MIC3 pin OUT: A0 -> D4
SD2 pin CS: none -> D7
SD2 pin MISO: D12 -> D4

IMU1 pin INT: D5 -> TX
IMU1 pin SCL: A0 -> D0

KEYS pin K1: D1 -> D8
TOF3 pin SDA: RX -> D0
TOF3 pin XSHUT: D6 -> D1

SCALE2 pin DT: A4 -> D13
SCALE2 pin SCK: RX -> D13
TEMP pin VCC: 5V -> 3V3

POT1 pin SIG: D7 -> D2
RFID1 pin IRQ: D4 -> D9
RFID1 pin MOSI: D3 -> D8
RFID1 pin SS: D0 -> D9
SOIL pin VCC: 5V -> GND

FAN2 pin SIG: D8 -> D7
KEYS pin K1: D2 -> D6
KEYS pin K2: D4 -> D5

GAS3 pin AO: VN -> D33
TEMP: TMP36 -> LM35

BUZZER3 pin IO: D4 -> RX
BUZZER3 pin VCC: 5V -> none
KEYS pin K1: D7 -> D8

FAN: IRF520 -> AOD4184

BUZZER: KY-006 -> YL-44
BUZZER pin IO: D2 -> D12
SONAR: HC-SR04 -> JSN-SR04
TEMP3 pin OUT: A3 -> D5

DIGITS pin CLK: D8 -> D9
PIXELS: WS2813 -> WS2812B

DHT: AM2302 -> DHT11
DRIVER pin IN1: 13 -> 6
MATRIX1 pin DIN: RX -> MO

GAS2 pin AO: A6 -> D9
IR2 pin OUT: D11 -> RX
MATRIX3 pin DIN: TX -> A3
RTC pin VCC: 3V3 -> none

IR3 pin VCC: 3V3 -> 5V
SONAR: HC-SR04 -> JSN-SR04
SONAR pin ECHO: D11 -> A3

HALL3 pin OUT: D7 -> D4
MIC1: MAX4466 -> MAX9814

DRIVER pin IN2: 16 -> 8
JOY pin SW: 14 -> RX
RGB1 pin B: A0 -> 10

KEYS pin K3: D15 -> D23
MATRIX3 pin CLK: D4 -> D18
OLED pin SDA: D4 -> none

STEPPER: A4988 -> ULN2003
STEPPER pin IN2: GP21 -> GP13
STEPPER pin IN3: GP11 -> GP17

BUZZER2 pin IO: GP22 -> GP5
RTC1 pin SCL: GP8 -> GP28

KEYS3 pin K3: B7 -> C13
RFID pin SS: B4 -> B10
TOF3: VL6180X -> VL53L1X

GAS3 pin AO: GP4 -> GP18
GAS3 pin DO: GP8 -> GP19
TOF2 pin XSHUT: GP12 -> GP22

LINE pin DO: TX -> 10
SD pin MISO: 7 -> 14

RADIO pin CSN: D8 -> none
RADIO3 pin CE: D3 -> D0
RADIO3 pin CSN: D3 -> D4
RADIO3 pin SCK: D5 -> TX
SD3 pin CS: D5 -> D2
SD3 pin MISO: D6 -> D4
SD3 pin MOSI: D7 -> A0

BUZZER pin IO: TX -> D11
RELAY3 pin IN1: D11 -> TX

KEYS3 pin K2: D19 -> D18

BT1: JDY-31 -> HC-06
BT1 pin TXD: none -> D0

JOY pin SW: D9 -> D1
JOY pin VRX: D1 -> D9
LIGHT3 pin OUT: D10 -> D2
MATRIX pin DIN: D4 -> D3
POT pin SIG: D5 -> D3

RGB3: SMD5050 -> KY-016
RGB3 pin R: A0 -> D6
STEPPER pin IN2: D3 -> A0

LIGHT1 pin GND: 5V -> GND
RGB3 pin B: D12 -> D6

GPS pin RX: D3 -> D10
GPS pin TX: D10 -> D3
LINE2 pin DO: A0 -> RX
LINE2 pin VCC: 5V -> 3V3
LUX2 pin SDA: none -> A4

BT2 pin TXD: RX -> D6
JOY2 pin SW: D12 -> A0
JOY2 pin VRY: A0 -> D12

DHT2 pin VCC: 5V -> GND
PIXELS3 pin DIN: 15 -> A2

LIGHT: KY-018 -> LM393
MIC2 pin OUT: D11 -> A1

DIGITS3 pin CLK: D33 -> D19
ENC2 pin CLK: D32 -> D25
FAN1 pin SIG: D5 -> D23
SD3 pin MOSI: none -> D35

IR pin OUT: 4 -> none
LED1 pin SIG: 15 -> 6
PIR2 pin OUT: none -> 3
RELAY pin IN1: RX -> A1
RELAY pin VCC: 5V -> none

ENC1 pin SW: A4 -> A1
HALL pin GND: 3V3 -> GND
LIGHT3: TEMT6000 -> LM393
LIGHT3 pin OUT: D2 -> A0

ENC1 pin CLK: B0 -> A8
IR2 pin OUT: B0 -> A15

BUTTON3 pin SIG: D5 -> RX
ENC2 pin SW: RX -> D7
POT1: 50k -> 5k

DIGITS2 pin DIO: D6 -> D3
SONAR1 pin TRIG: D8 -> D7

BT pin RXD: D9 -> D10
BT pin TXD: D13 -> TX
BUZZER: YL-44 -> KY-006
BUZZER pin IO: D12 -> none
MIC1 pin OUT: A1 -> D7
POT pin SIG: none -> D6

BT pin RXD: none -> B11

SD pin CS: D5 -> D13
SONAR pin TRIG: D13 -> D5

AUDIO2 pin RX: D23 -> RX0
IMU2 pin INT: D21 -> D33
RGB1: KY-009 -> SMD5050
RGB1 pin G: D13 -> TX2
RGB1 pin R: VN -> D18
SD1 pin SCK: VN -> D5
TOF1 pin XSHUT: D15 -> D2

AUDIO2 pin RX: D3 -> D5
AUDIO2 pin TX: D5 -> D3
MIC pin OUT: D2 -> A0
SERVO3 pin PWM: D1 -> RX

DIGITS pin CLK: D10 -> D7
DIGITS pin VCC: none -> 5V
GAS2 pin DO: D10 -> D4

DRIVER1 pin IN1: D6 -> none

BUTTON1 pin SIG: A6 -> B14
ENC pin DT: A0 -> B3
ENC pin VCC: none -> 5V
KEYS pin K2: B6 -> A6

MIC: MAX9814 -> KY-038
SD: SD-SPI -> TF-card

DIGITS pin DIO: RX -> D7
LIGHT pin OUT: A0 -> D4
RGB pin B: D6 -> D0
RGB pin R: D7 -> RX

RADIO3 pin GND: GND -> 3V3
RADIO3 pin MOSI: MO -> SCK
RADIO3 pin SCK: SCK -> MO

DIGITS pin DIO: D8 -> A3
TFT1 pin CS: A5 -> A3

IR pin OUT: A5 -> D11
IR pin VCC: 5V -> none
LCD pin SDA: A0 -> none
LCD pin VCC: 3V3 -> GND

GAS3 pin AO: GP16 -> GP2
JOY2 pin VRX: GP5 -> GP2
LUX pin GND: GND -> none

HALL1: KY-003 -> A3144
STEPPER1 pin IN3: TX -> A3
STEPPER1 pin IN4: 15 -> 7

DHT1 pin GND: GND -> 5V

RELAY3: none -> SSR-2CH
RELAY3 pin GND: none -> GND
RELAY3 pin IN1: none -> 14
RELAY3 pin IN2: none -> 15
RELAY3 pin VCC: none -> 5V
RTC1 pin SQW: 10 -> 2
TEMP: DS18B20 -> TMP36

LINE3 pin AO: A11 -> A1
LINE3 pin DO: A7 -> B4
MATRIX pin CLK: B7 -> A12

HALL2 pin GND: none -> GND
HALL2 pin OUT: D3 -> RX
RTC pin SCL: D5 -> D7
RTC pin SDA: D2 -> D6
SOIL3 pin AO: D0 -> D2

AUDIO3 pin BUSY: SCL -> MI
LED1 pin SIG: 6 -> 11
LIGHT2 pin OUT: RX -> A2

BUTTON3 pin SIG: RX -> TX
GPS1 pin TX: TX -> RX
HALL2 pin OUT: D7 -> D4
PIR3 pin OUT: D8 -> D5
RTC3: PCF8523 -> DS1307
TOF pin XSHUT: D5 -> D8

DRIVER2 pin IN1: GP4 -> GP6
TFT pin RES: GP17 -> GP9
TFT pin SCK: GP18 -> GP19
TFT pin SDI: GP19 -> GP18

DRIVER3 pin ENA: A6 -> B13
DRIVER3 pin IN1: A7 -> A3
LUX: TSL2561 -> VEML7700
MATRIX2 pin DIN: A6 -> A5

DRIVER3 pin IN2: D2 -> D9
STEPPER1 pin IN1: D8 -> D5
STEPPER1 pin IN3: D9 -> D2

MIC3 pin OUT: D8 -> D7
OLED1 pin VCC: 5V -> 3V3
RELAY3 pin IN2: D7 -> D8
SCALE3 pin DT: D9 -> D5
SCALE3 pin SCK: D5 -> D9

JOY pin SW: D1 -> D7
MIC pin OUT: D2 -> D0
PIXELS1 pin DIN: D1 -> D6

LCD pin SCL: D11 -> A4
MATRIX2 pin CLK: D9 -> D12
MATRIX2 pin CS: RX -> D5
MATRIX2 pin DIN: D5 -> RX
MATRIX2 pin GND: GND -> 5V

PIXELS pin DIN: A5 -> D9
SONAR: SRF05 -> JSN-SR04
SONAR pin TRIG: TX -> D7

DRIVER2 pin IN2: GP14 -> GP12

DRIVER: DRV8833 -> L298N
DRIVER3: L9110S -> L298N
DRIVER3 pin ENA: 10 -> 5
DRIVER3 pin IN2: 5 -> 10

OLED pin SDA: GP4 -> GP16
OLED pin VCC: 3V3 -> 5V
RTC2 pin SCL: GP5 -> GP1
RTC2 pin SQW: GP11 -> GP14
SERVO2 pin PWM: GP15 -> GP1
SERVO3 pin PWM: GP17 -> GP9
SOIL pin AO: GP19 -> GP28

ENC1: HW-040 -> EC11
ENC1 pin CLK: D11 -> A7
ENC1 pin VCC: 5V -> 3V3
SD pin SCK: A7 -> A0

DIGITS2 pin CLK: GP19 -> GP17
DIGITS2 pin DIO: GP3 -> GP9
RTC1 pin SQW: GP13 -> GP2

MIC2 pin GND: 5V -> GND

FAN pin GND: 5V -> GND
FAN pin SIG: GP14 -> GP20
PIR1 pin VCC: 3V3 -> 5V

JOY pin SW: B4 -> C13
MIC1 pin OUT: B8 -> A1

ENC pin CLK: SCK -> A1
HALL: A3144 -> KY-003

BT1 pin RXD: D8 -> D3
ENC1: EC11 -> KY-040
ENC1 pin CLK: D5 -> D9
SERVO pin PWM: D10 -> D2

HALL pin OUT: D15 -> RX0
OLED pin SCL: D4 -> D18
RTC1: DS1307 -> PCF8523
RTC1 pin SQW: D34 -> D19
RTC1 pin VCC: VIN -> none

★ ★ ★ ★ ★

_Problem to solve_
The lines from the first of the entries through the line holding "SD3 pin MOSI: D7 -> A0" are to be restated word for word, and no others.

_Response area_
MIC3 pin OUT: A0 -> D4
SD2 pin CS: none -> D7
SD2 pin MISO: D12 -> D4

IMU1 pin INT: D5 -> TX
IMU1 pin SCL: A0 -> D0

KEYS pin K1: D1 -> D8
TOF3 pin SDA: RX -> D0
TOF3 pin XSHUT: D6 -> D1

SCALE2 pin DT: A4 -> D13
SCALE2 pin SCK: RX -> D13
TEMP pin VCC: 5V -> 3V3

POT1 pin SIG: D7 -> D2
RFID1 pin IRQ: D4 -> D9
RFID1 pin MOSI: D3 -> D8
RFID1 pin SS: D0 -> D9
SOIL pin VCC: 5V -> GND

FAN2 pin SIG: D8 -> D7
KEYS pin K1: D2 -> D6
KEYS pin K2: D4 -> D5

GAS3 pin AO: VN -> D33
TEMP: TMP36 -> LM35

BUZZER3 pin IO: D4 -> RX
BUZZER3 pin VCC: 5V -> none
KEYS pin K1: D7 -> D8

FAN: IRF520 -> AOD4184

BUZZER: KY-006 -> YL-44
BUZZER pin IO: D2 -> D12
SONAR: HC-SR04 -> JSN-SR04
TEMP3 pin OUT: A3 -> D5

DIGITS pin CLK: D8 -> D9
PIXELS: WS2813 -> WS2812B

DHT: AM2302 -> DHT11
DRIVER pin IN1: 13 -> 6
MATRIX1 pin DIN: RX -> MO

GAS2 pin AO: A6 -> D9
IR2 pin OUT: D11 -> RX
MATRIX3 pin DIN: TX -> A3
RTC pin VCC: 3V3 -> none

IR3 pin VCC: 3V3 -> 5V
SONAR: HC-SR04 -> JSN-SR04
SONAR pin ECHO: D11 -> A3

HALL3 pin OUT: D7 -> D4
MIC1: MAX4466 -> MAX9814

DRIVER pin IN2: 16 -> 8
JOY pin SW: 14 -> RX
RGB1 pin B: A0 -> 10

KEYS pin K3: D15 -> D23
MATRIX3 pin CLK: D4 -> D18
OLED pin SDA: D4 -> none

STEPPER: A4988 -> ULN2003
STEPPER pin IN2: GP21 -> GP13
STEPPER pin IN3: GP11 -> GP17

BUZZER2 pin IO: GP22 -> GP5
RTC1 pin SCL: GP8 -> GP28

KEYS3 pin K3: B7 -> C13
RFID pin SS: B4 -> B10
TOF3: VL6180X -> VL53L1X

GAS3 pin AO: GP4 -> GP18
GAS3 pin DO: GP8 -> GP19
TOF2 pin XSHUT: GP12 -> GP22

LINE pin DO: TX -> 10
SD pin MISO: 7 -> 14

RADIO pin CSN: D8 -> none
RADIO3 pin CE: D3 -> D0
RADIO3 pin CSN: D3 -> D4
RADIO3 pin SCK: D5 -> TX
SD3 pin CS: D5 -> D2
SD3 pin MISO: D6 -> D4
SD3 pin MOSI: D7 -> A0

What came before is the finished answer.